## [Material supplied]

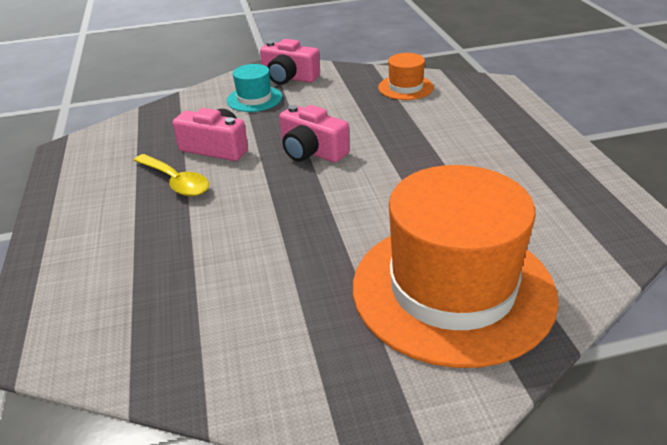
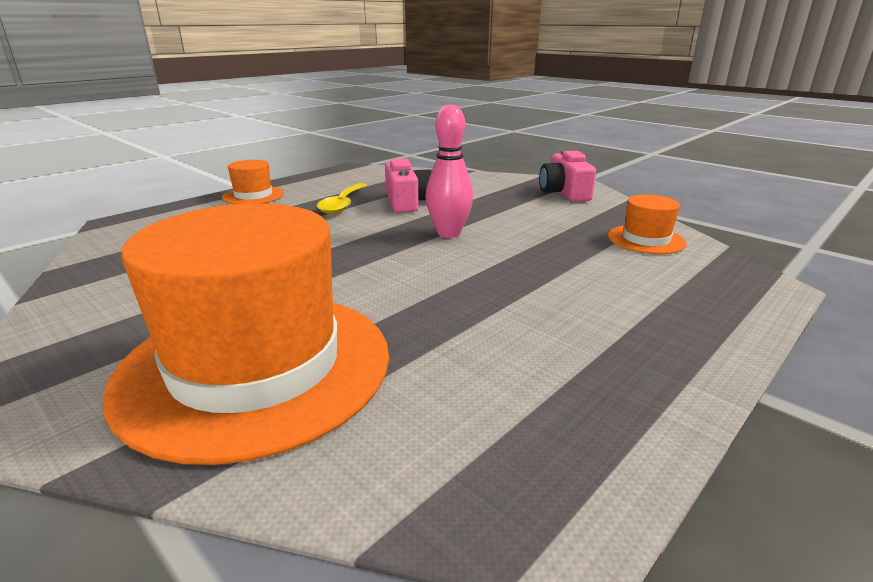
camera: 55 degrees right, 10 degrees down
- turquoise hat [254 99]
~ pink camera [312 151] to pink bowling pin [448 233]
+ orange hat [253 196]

...

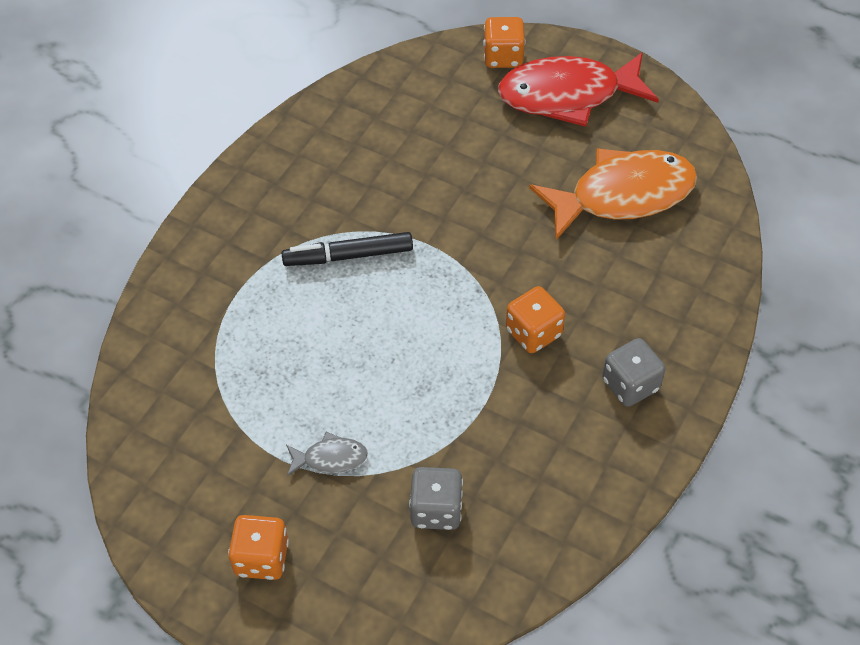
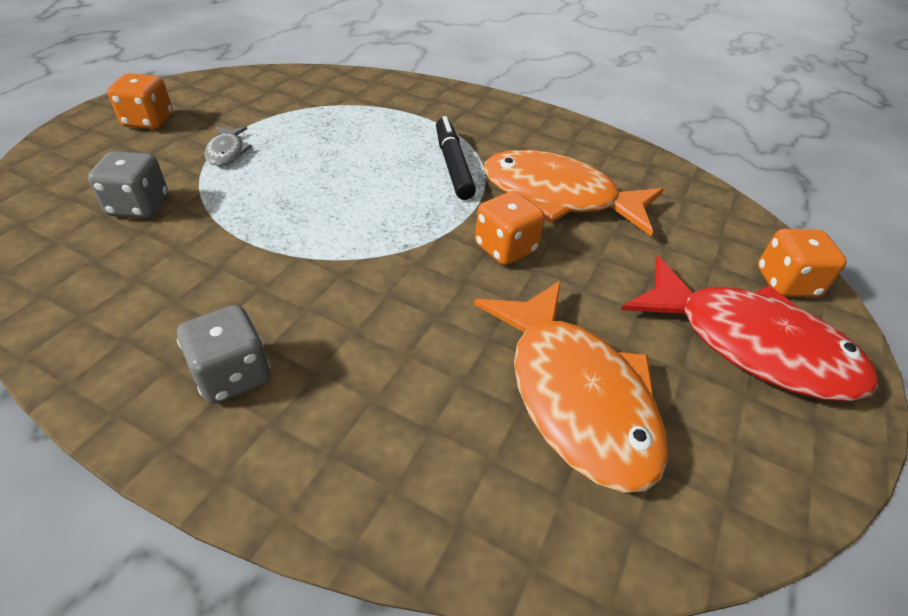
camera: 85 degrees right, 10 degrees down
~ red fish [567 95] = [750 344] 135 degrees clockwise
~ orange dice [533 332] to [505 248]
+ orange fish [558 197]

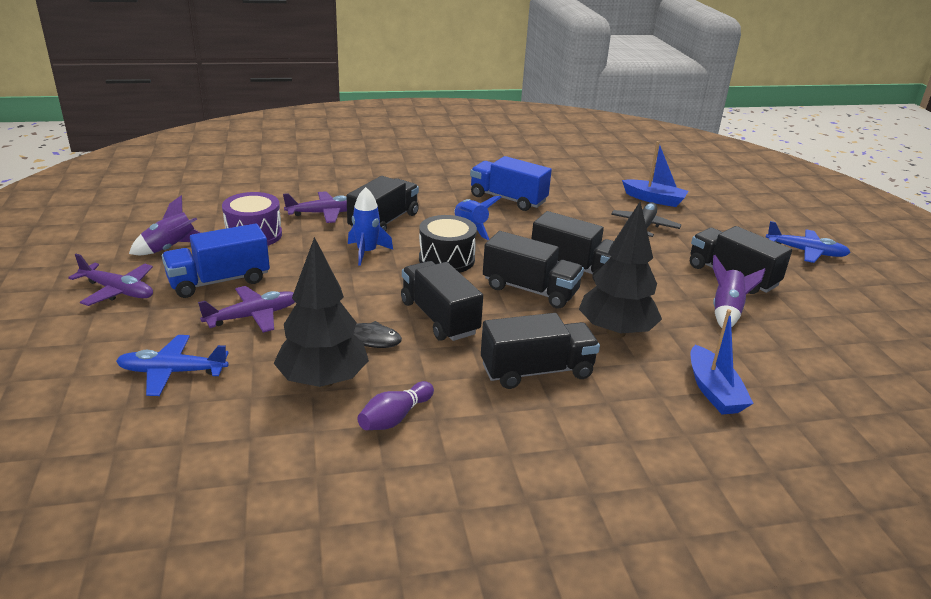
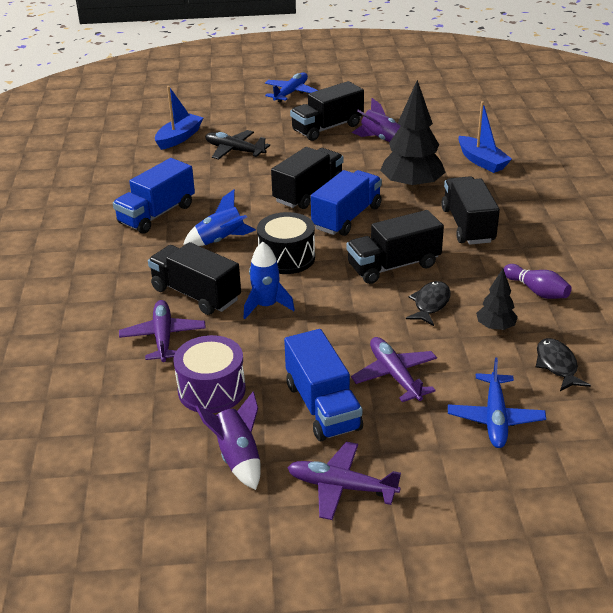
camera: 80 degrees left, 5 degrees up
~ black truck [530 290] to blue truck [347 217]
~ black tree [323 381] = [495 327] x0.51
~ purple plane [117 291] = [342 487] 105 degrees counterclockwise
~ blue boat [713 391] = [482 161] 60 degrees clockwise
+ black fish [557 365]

## [Exercise objective]
Look through the records above for the word "down" and state how many lines contain it, giving the number alone.

## [Task response]
2